PROVIDED INFORMATION
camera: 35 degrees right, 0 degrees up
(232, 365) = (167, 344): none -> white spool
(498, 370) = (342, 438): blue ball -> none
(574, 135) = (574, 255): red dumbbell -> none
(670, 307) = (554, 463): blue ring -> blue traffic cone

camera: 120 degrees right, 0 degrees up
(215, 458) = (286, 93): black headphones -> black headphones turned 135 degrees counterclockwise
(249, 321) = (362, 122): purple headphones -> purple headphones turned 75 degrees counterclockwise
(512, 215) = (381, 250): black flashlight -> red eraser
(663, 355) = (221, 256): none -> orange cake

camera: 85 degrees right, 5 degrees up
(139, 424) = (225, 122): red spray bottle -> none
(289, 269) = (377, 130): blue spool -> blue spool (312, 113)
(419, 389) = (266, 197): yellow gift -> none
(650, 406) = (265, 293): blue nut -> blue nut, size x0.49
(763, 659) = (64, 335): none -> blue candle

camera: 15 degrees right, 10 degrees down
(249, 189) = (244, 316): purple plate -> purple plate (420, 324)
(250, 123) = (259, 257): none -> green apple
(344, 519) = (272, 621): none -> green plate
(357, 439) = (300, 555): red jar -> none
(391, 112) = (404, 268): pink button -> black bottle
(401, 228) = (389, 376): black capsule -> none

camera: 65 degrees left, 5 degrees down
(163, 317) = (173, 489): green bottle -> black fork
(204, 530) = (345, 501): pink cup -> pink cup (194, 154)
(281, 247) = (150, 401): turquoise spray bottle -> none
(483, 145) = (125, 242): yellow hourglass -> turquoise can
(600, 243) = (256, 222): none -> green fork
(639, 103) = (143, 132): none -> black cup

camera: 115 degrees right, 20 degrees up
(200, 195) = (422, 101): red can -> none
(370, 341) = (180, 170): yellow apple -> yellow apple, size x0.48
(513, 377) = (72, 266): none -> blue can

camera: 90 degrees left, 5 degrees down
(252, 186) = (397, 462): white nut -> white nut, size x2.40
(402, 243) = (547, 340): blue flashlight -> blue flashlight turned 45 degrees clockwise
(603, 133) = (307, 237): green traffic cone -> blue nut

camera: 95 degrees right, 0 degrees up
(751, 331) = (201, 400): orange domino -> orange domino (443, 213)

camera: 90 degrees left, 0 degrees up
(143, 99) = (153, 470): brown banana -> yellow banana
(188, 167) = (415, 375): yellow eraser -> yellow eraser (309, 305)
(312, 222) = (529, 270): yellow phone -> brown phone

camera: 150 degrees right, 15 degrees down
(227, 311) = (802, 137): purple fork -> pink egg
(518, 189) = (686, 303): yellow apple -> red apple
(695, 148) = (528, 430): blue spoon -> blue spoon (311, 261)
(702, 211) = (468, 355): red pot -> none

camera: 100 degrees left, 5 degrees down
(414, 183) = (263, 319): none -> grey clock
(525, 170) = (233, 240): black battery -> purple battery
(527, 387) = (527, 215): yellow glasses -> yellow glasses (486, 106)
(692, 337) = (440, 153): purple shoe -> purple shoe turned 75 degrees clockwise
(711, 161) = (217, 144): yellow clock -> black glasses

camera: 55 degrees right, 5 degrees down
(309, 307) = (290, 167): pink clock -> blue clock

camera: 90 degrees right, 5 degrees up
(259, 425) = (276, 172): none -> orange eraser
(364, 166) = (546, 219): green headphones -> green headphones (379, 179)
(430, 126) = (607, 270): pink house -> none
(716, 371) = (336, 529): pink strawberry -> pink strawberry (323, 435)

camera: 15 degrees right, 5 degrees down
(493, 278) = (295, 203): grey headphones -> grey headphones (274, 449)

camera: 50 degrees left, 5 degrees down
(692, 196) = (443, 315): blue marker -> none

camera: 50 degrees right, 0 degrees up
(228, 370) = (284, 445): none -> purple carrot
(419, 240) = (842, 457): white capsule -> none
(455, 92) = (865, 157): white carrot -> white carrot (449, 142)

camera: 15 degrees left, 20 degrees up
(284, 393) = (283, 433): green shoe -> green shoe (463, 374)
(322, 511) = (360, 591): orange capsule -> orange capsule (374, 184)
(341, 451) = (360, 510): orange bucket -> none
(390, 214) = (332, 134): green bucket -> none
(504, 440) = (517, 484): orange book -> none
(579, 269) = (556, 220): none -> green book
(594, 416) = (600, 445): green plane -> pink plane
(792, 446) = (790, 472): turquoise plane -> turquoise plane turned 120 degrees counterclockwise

WORK REQUEST
Scan the listing above for the line that has "(483, 145) = (125, 242): yellow", then copy exactly from that line through the line that has "camera: 50 degrees right, 0 degrees up".

REPLY
(483, 145) = (125, 242): yellow hourglass -> turquoise can
(600, 243) = (256, 222): none -> green fork
(639, 103) = (143, 132): none -> black cup

camera: 115 degrees right, 20 degrees up
(200, 195) = (422, 101): red can -> none
(370, 341) = (180, 170): yellow apple -> yellow apple, size x0.48
(513, 377) = (72, 266): none -> blue can

camera: 90 degrees left, 5 degrees down
(252, 186) = (397, 462): white nut -> white nut, size x2.40
(402, 243) = (547, 340): blue flashlight -> blue flashlight turned 45 degrees clockwise
(603, 133) = (307, 237): green traffic cone -> blue nut

camera: 95 degrees right, 0 degrees up
(751, 331) = (201, 400): orange domino -> orange domino (443, 213)

camera: 90 degrees left, 0 degrees up
(143, 99) = (153, 470): brown banana -> yellow banana
(188, 167) = (415, 375): yellow eraser -> yellow eraser (309, 305)
(312, 222) = (529, 270): yellow phone -> brown phone

camera: 150 degrees right, 15 degrees down
(227, 311) = (802, 137): purple fork -> pink egg
(518, 189) = (686, 303): yellow apple -> red apple
(695, 148) = (528, 430): blue spoon -> blue spoon (311, 261)
(702, 211) = (468, 355): red pot -> none

camera: 100 degrees left, 5 degrees down
(414, 183) = (263, 319): none -> grey clock
(525, 170) = (233, 240): black battery -> purple battery
(527, 387) = (527, 215): yellow glasses -> yellow glasses (486, 106)
(692, 337) = (440, 153): purple shoe -> purple shoe turned 75 degrees clockwise
(711, 161) = (217, 144): yellow clock -> black glasses

camera: 55 degrees right, 5 degrees down
(309, 307) = (290, 167): pink clock -> blue clock

camera: 90 degrees right, 5 degrees up
(259, 425) = (276, 172): none -> orange eraser
(364, 166) = (546, 219): green headphones -> green headphones (379, 179)
(430, 126) = (607, 270): pink house -> none
(716, 371) = (336, 529): pink strawberry -> pink strawberry (323, 435)

camera: 15 degrees right, 5 degrees down
(493, 278) = (295, 203): grey headphones -> grey headphones (274, 449)

camera: 50 degrees left, 5 degrees down
(692, 196) = (443, 315): blue marker -> none

camera: 50 degrees right, 0 degrees up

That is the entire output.